### DESCRIPTION OF THE TASK
Output, exactly and with no pictures, the line that contains "red pentagon: (111, 172)" and every line that comes after it in the data below, the last one included.

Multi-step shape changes
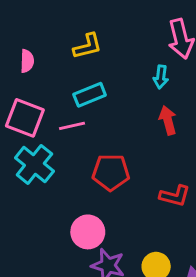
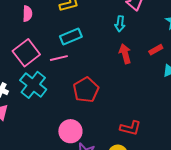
pink square: (25, 118) -> (26, 53), turned 32
red pentagon: (111, 172) -> (86, 90), turned -30
red L-shape: (175, 196) -> (130, 128), moved

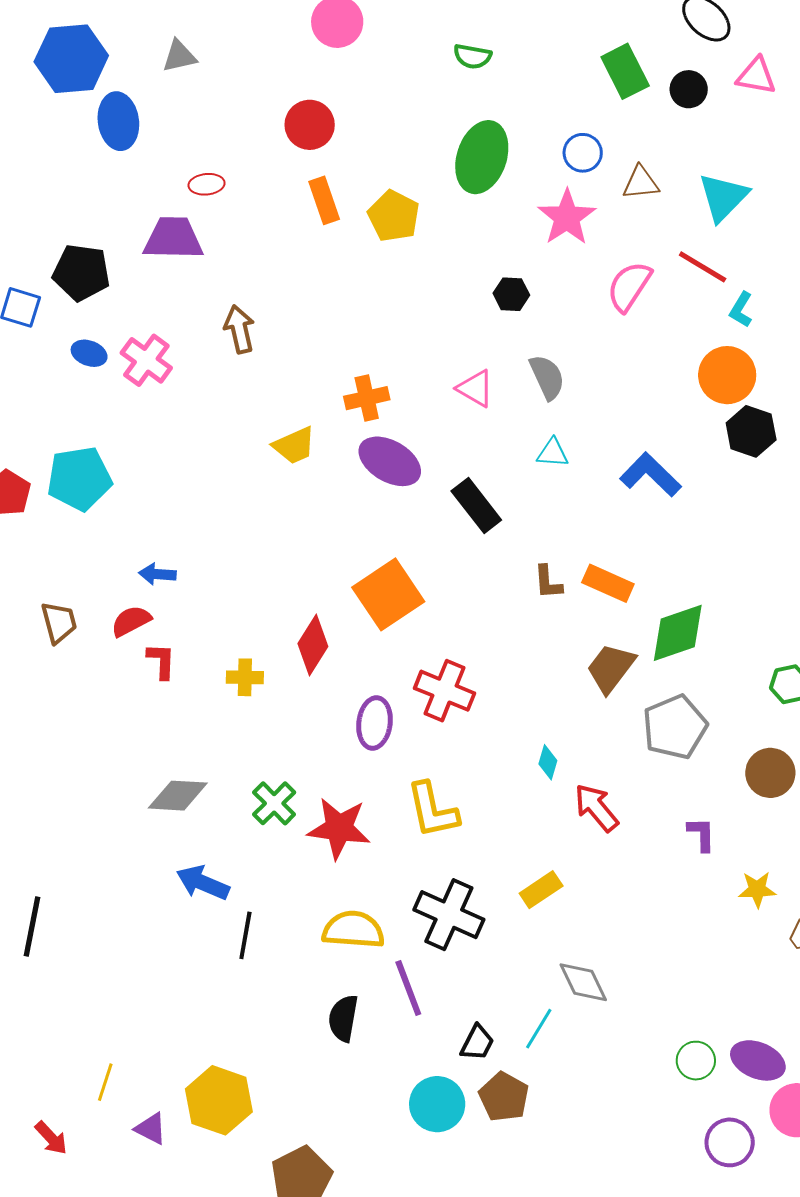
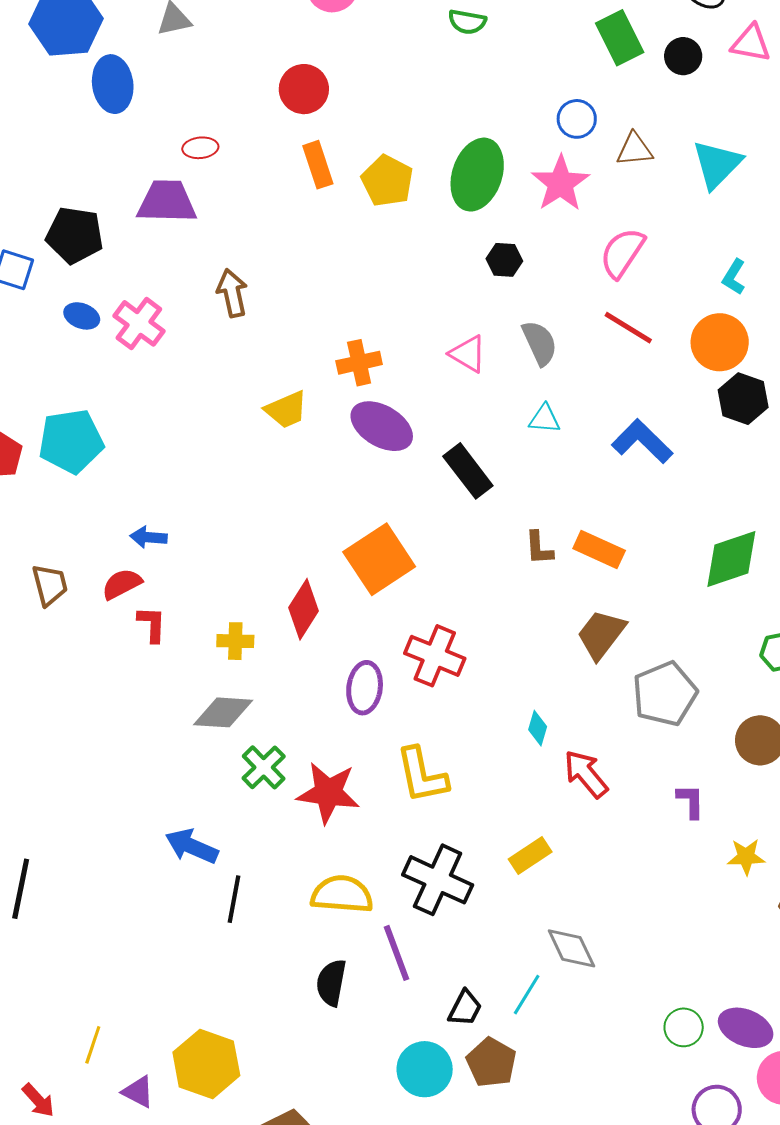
green ellipse: (482, 157) -> (477, 175), moved
red line: (703, 267) -> (628, 328), moved
green diamond: (678, 633) -> (731, 559), moved
gray diamond: (178, 796) -> (223, 712), moved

### RESPONSE TO THIS EXERCISE
red pentagon: (111, 172) -> (86, 90), turned -30
red L-shape: (175, 196) -> (130, 128), moved

green ellipse: (482, 157) -> (477, 175), moved
red line: (703, 267) -> (628, 328), moved
green diamond: (678, 633) -> (731, 559), moved
gray diamond: (178, 796) -> (223, 712), moved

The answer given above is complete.